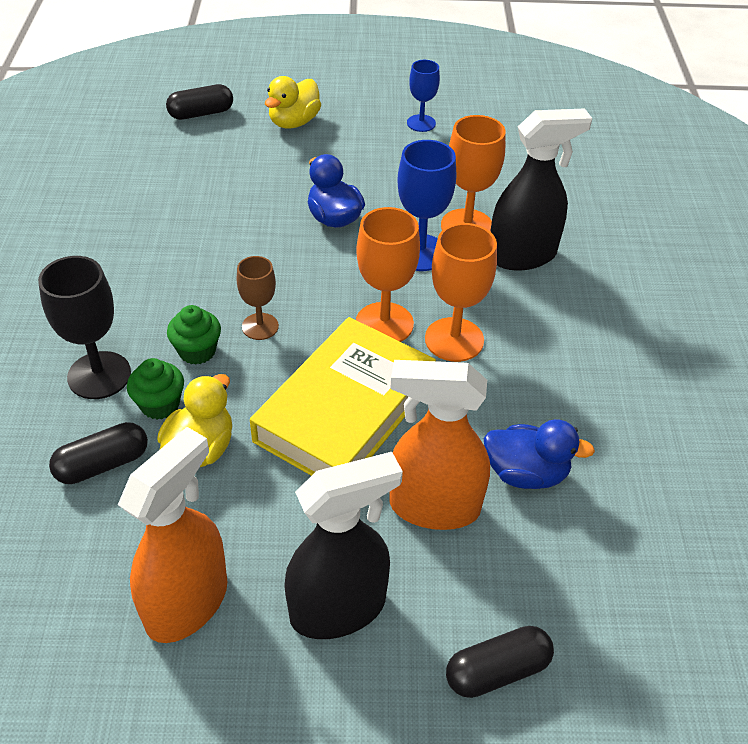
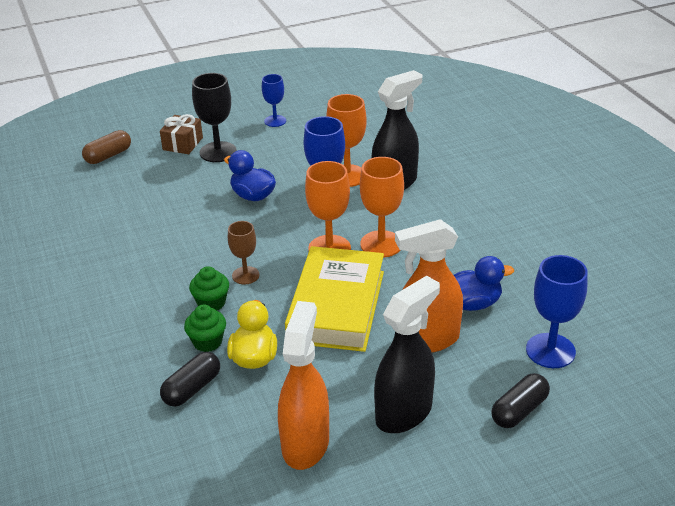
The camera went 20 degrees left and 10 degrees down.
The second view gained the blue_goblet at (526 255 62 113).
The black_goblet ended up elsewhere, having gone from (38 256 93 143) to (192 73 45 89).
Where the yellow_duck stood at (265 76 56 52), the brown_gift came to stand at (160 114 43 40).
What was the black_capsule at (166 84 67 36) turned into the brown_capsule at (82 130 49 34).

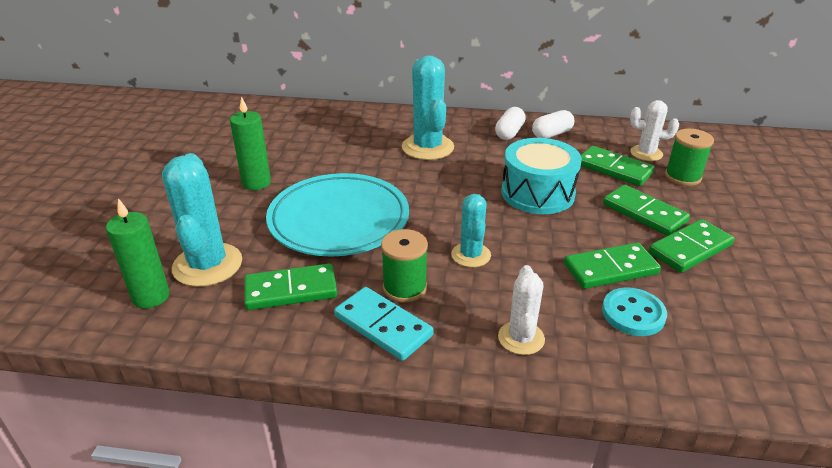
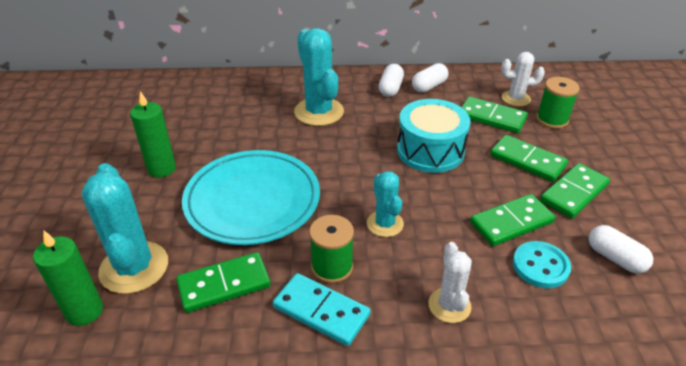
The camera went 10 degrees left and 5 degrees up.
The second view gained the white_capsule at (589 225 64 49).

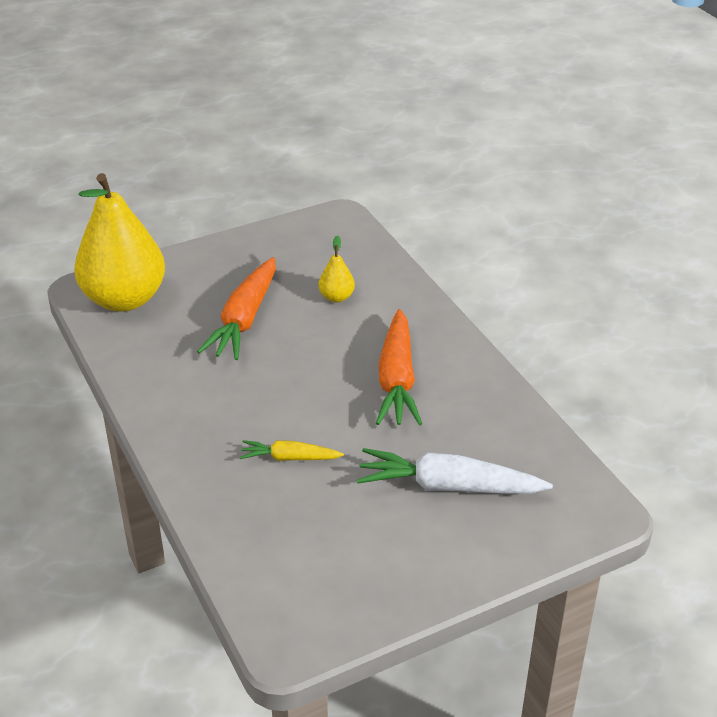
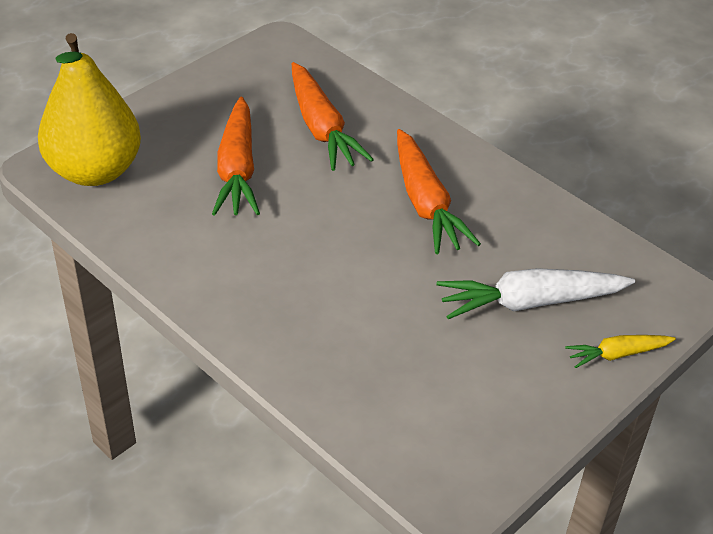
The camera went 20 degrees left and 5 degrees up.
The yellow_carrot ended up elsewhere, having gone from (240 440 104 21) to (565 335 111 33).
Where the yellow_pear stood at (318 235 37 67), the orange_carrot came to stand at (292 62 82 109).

• **Task directions**:
Without including the pictures, reproduce all entries exactly.

• **Response to the task**:
The camera went 20 degrees left and 10 degrees down.
The second view gained the blue_goblet at (526 255 62 113).
The black_goblet ended up elsewhere, having gone from (38 256 93 143) to (192 73 45 89).
Where the yellow_duck stood at (265 76 56 52), the brown_gift came to stand at (160 114 43 40).
What was the black_capsule at (166 84 67 36) turned into the brown_capsule at (82 130 49 34).

The camera went 10 degrees left and 5 degrees up.
The second view gained the white_capsule at (589 225 64 49).

The camera went 20 degrees left and 5 degrees up.
The yellow_carrot ended up elsewhere, having gone from (240 440 104 21) to (565 335 111 33).
Where the yellow_pear stood at (318 235 37 67), the orange_carrot came to stand at (292 62 82 109).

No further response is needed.